The data —
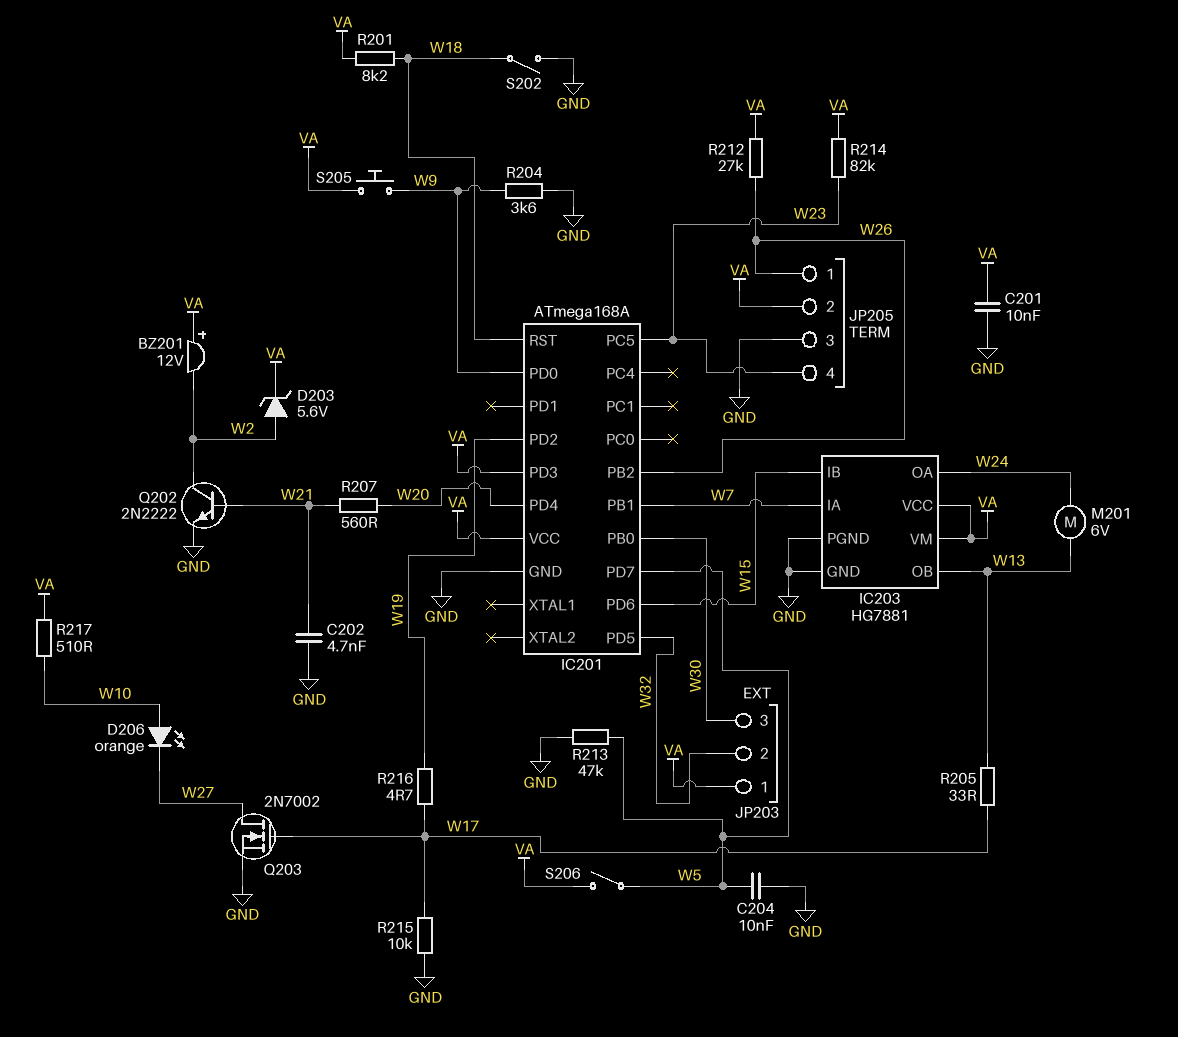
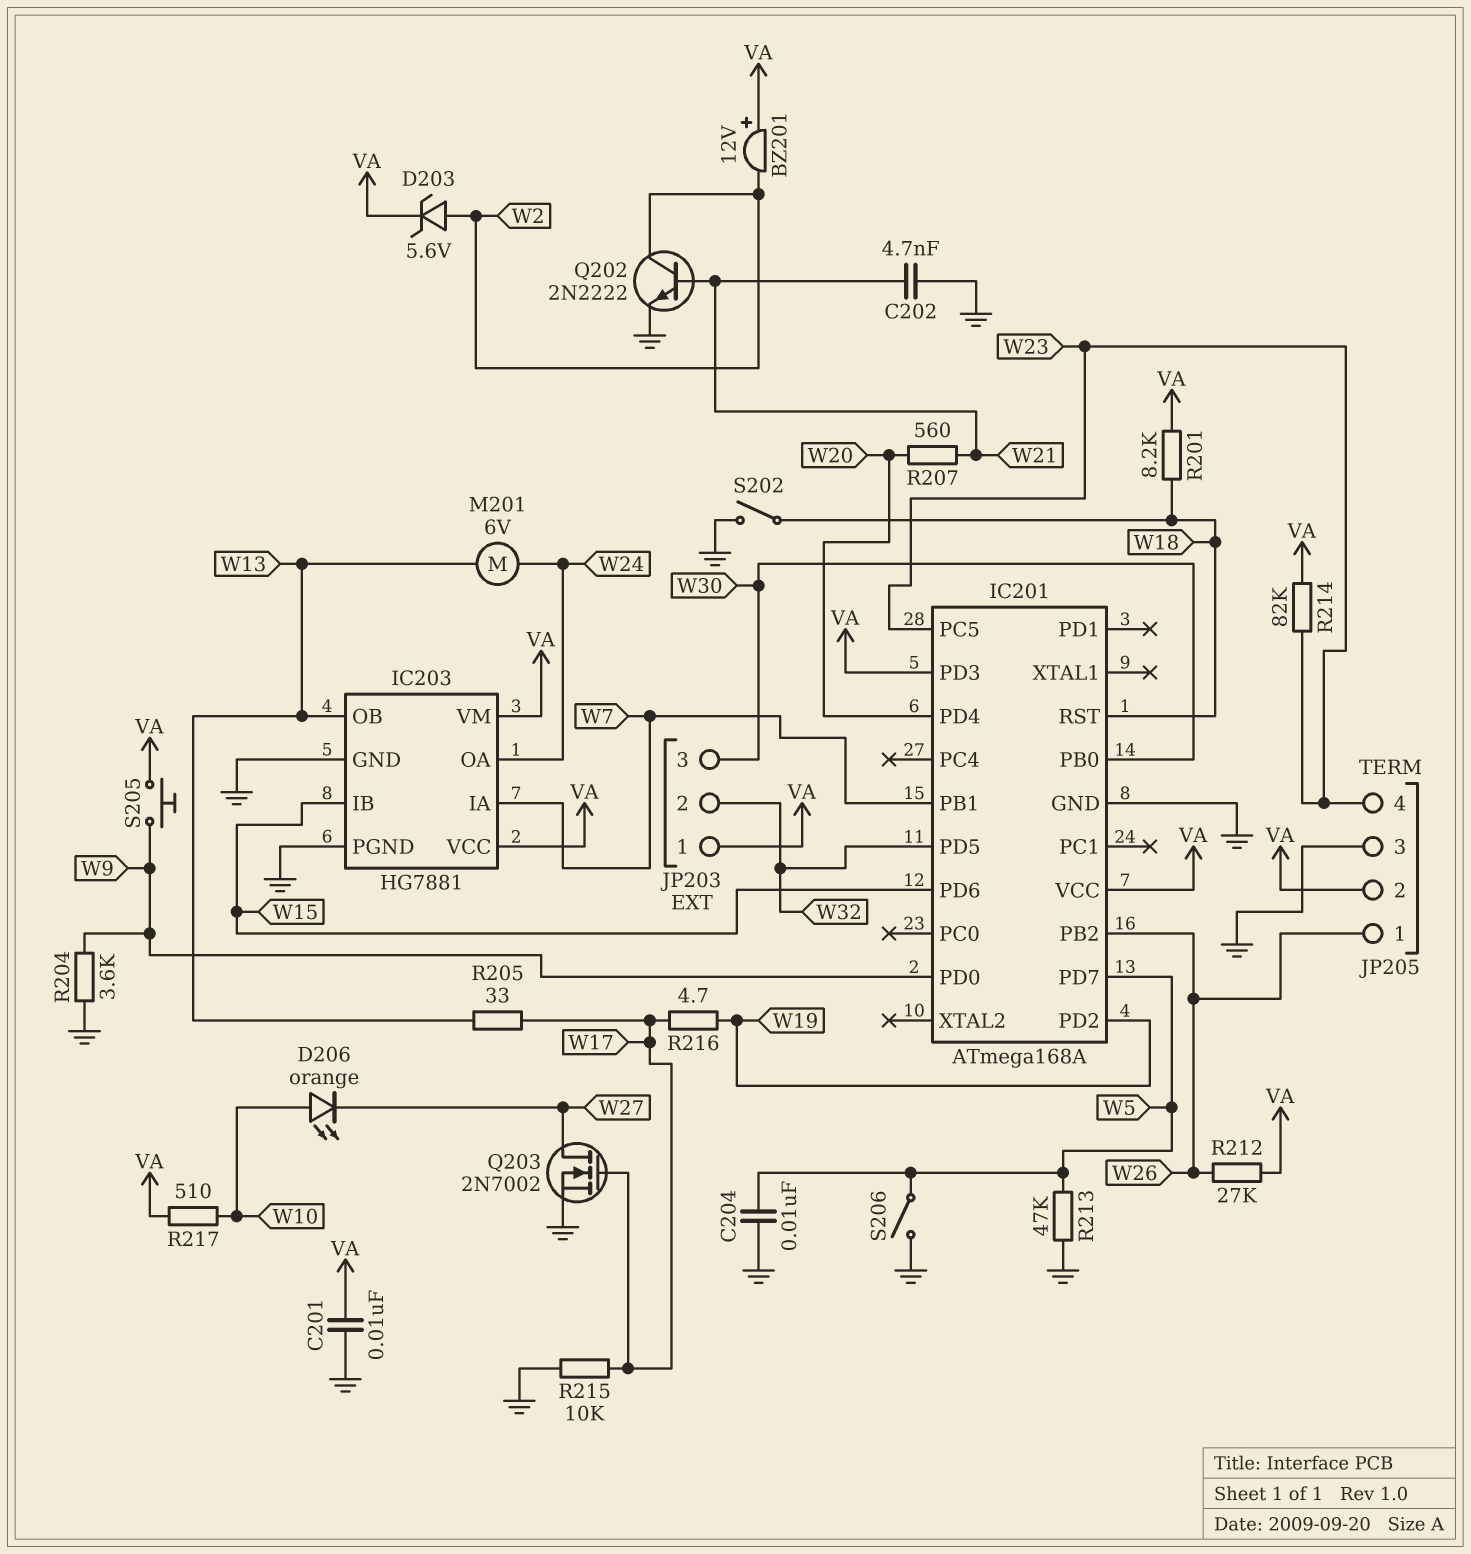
S206: switch (VA, W5) -> switch (GND, W5)

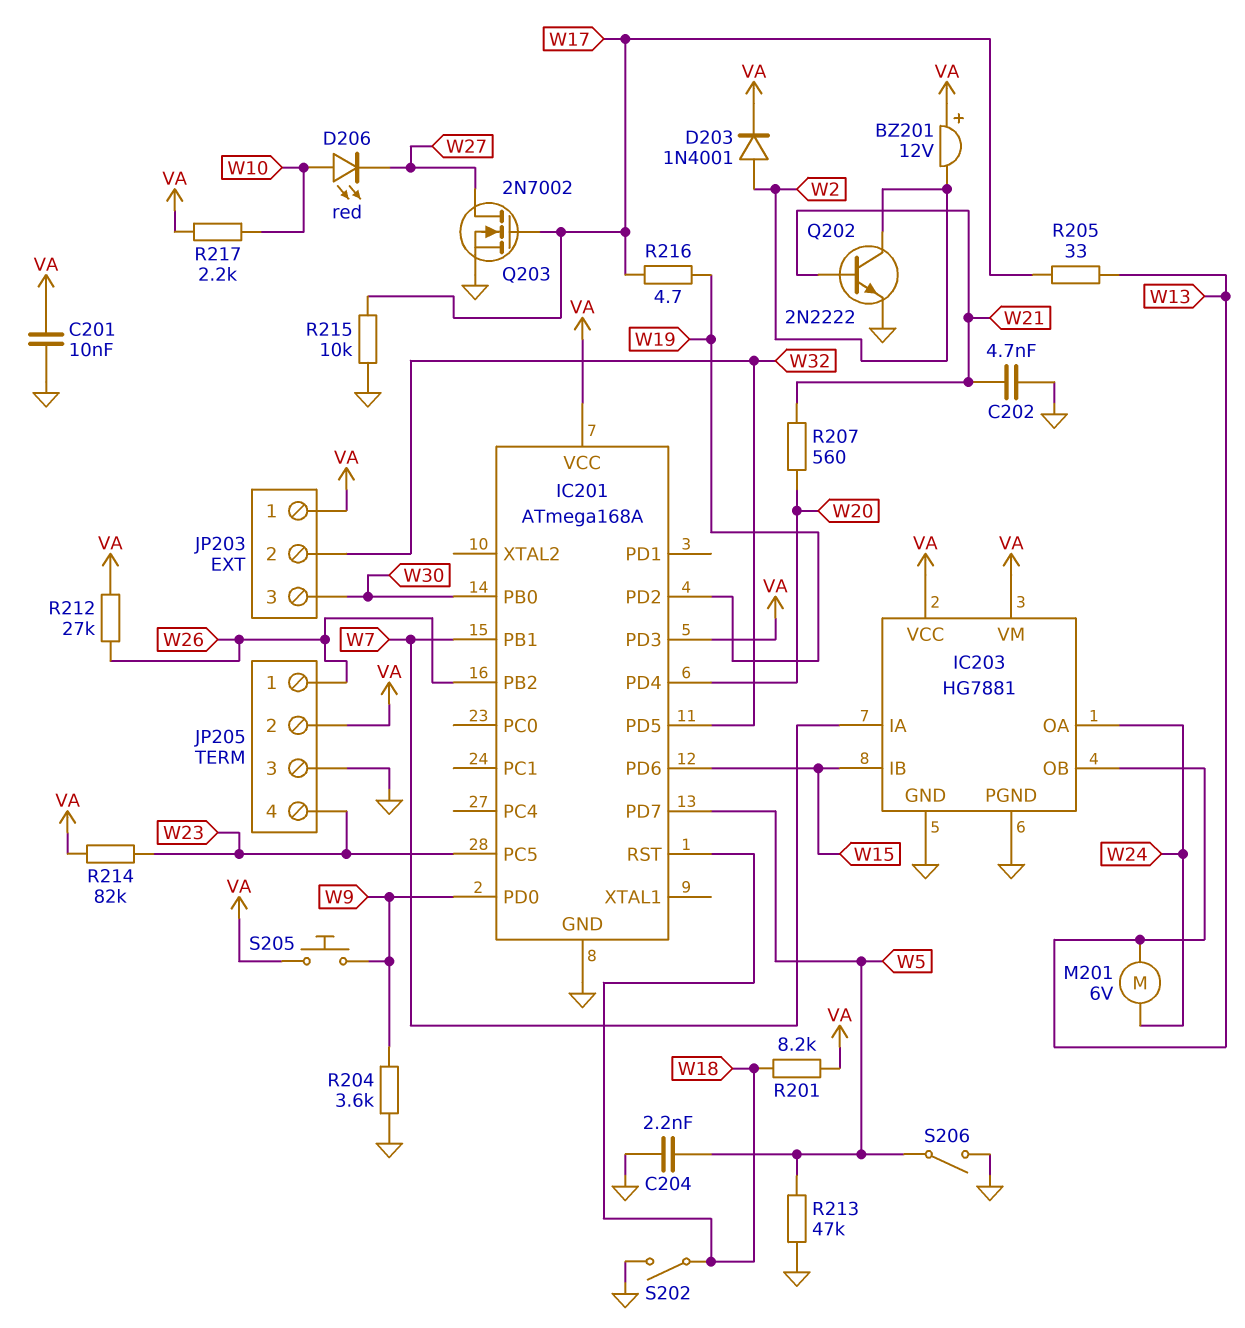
C204: 10nF (GND, W5) -> 2.2nF (GND, W5)
D203: zener 5.6V (A W2, K VA) -> diode 1N4001 (A W2, K VA)
D206: LED orange (A W10, K W27) -> LED red (A W10, K W27)
R217: 510 (VA, W10) -> 2.2k (VA, W10)

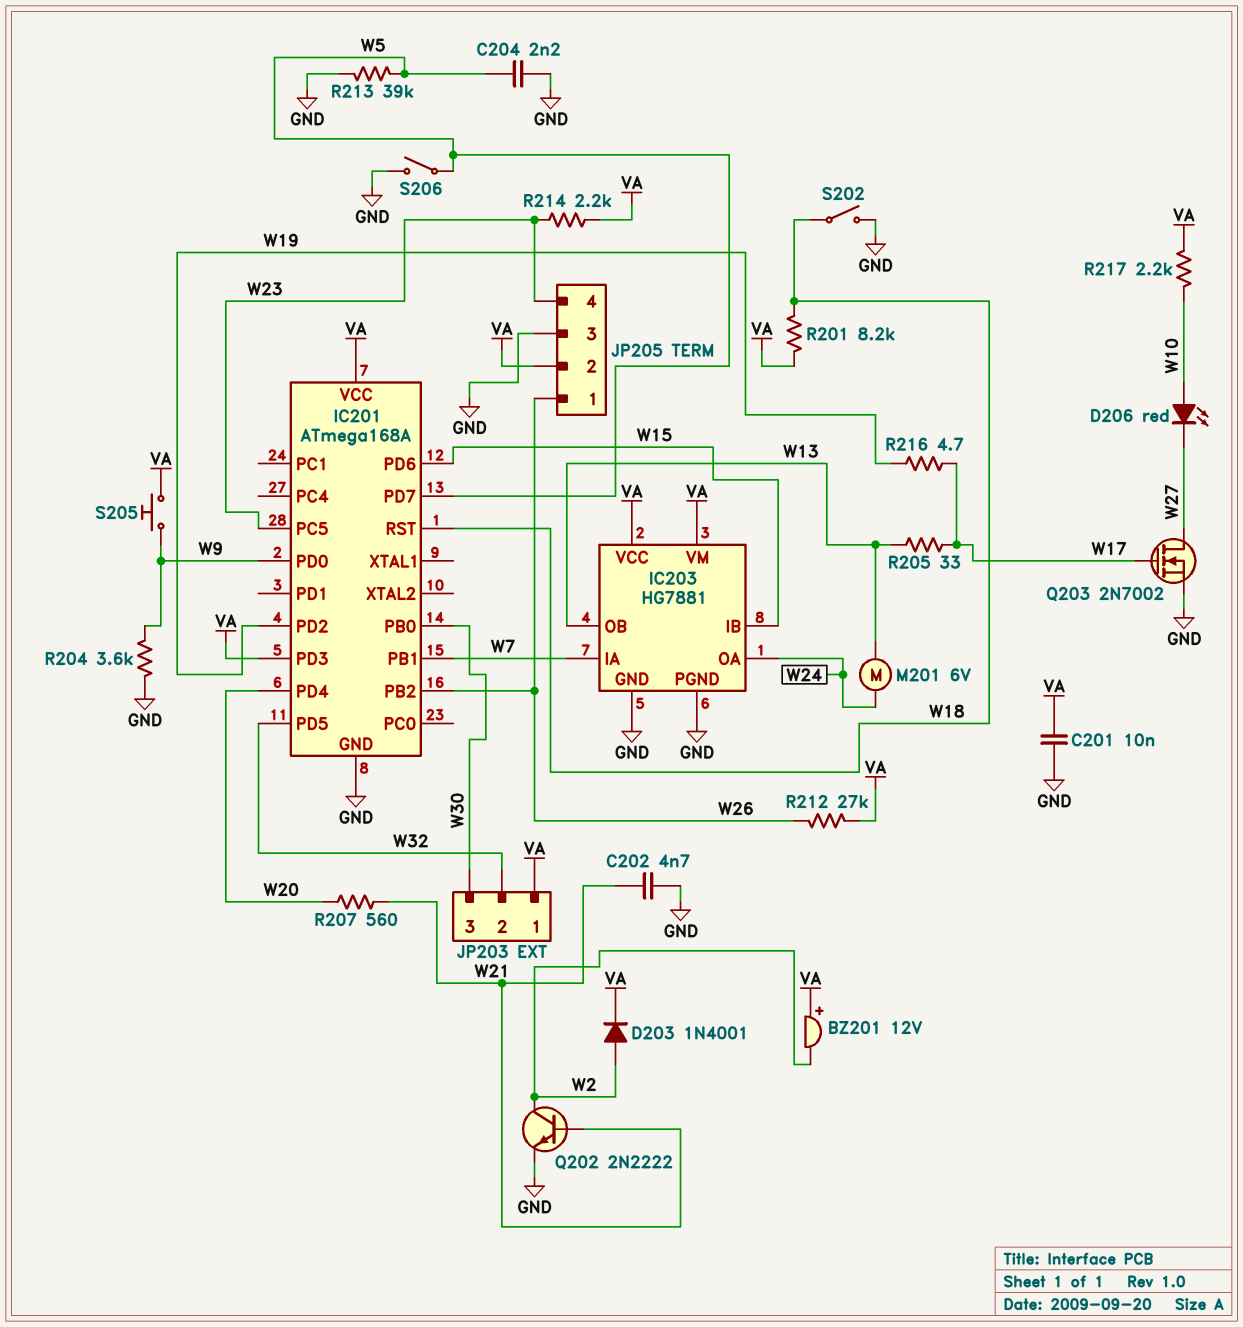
R213: 47k (GND, W5) -> 39k (GND, W5)
R214: 82k (VA, W23) -> 2.2k (VA, W23)
R215: 10k (GND, W17) -> none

Activity — Each record above should be duplicated word for word, with no pictures included.

Answer —
S206: switch (VA, W5) -> switch (GND, W5)

C204: 10nF (GND, W5) -> 2.2nF (GND, W5)
D203: zener 5.6V (A W2, K VA) -> diode 1N4001 (A W2, K VA)
D206: LED orange (A W10, K W27) -> LED red (A W10, K W27)
R217: 510 (VA, W10) -> 2.2k (VA, W10)

R213: 47k (GND, W5) -> 39k (GND, W5)
R214: 82k (VA, W23) -> 2.2k (VA, W23)
R215: 10k (GND, W17) -> none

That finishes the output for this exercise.